SUPPLIED ENTRIES section start

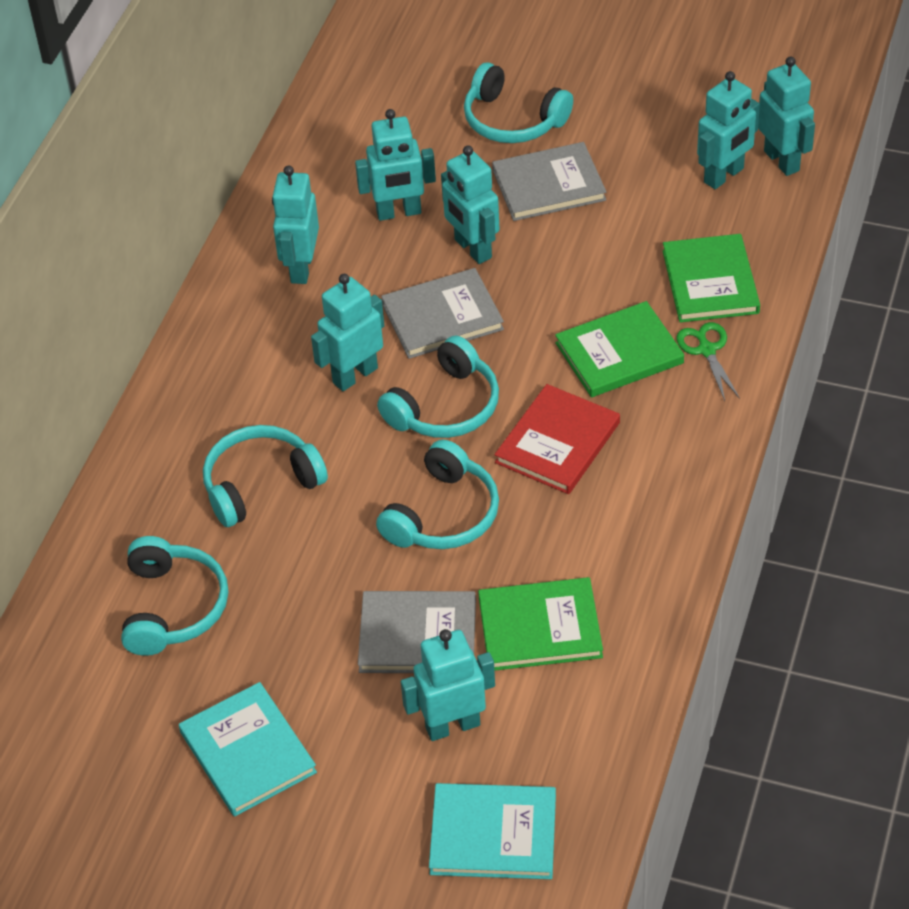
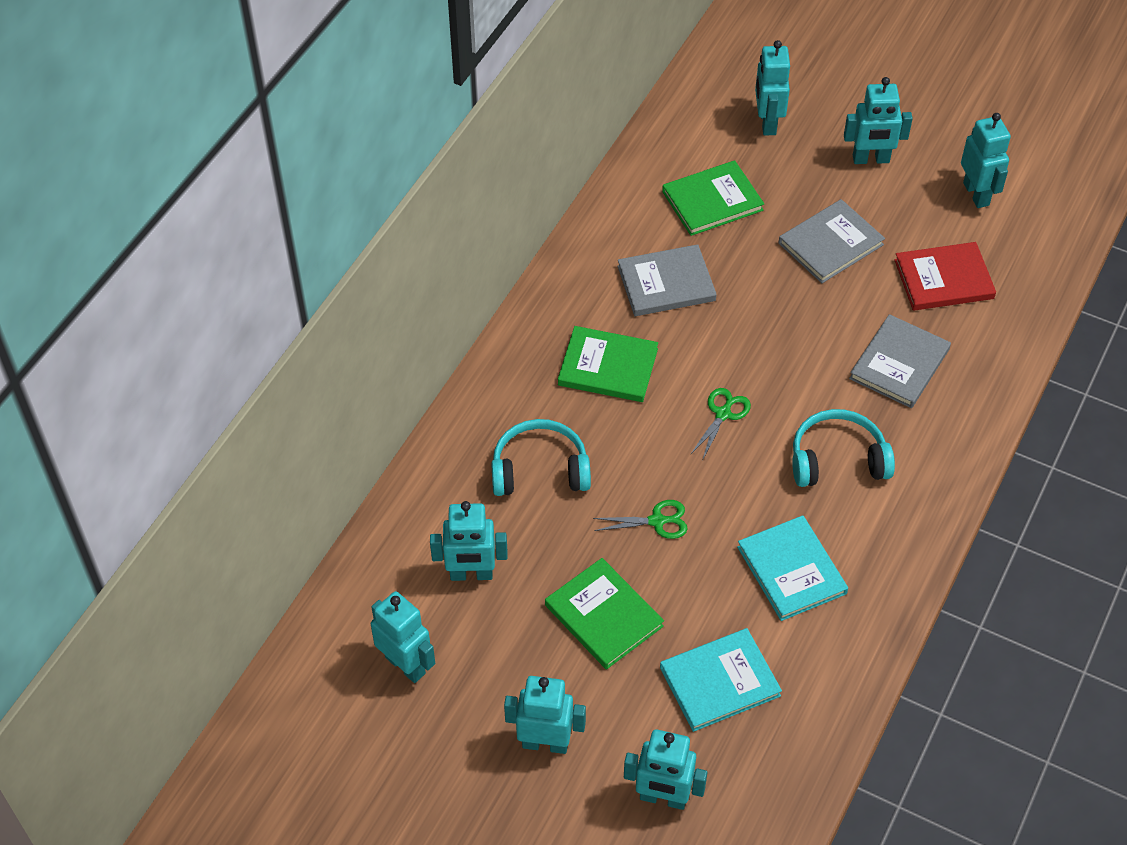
green scissors: 1 -> 2
turquoise headphones: 5 -> 2

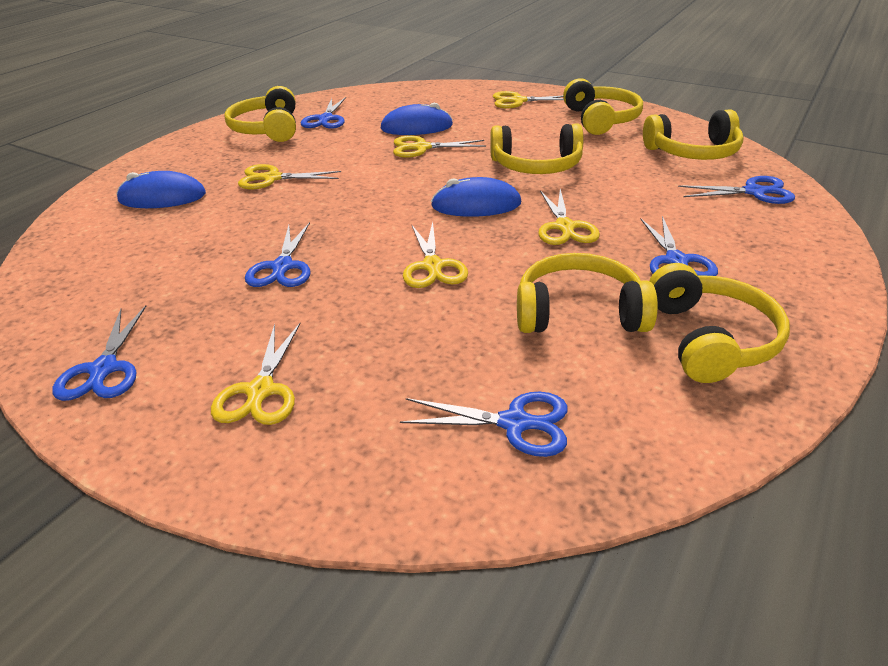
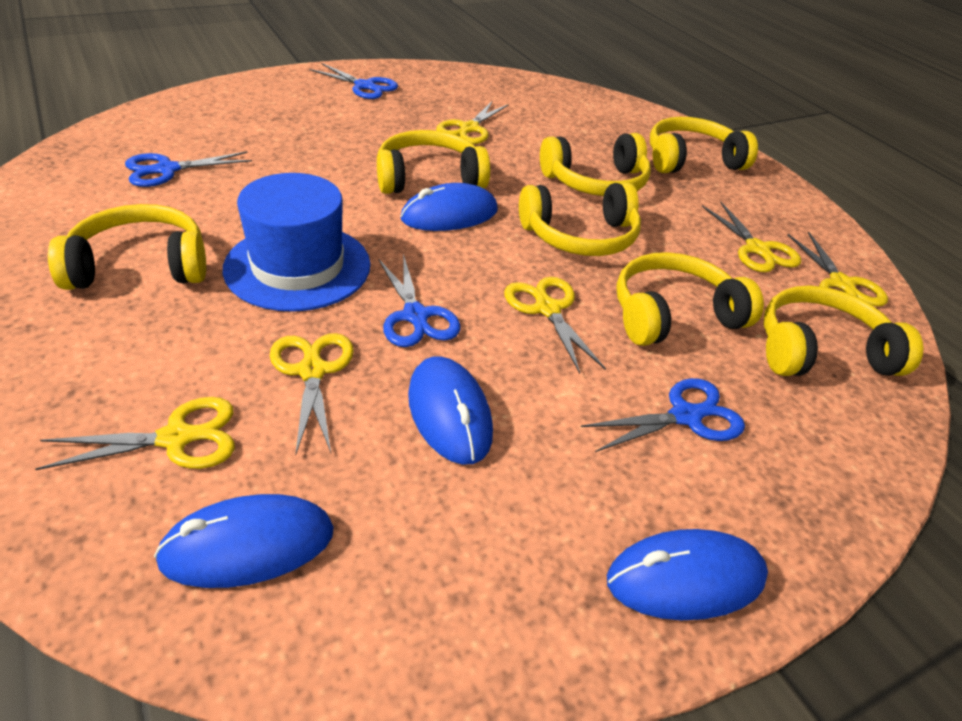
blue hat: 0 -> 1
blue mouse: 3 -> 4
blue scissors: 6 -> 4
yellow headphones: 6 -> 7

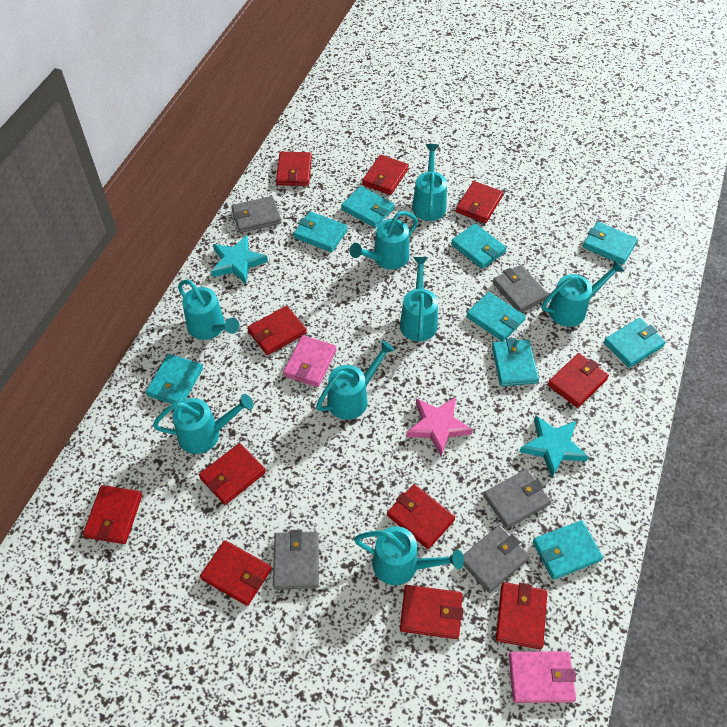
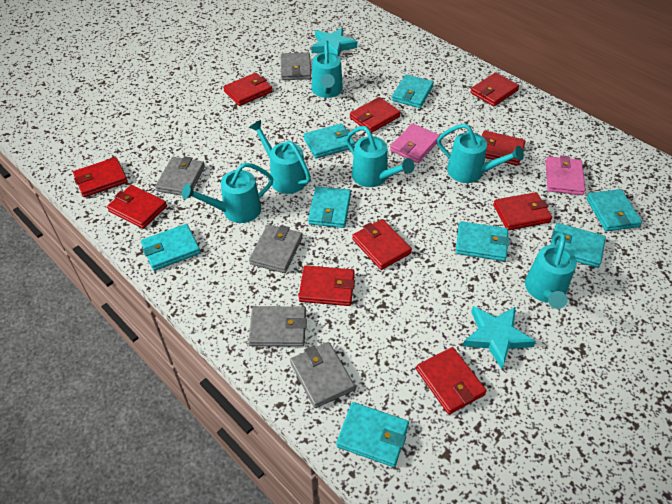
pink star: 1 -> 0
red wallet: 11 -> 10
turquoise wallet: 9 -> 8
turquoise watering can: 8 -> 6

SUPPLIED ENTRIES section end

**YOUR ASSIGNMENT**.
Please reproduce each entry above word for word and keep the pictures out of the copy.

**WRITTEN ANSWER**.
green scissors: 1 -> 2
turquoise headphones: 5 -> 2

blue hat: 0 -> 1
blue mouse: 3 -> 4
blue scissors: 6 -> 4
yellow headphones: 6 -> 7

pink star: 1 -> 0
red wallet: 11 -> 10
turquoise wallet: 9 -> 8
turquoise watering can: 8 -> 6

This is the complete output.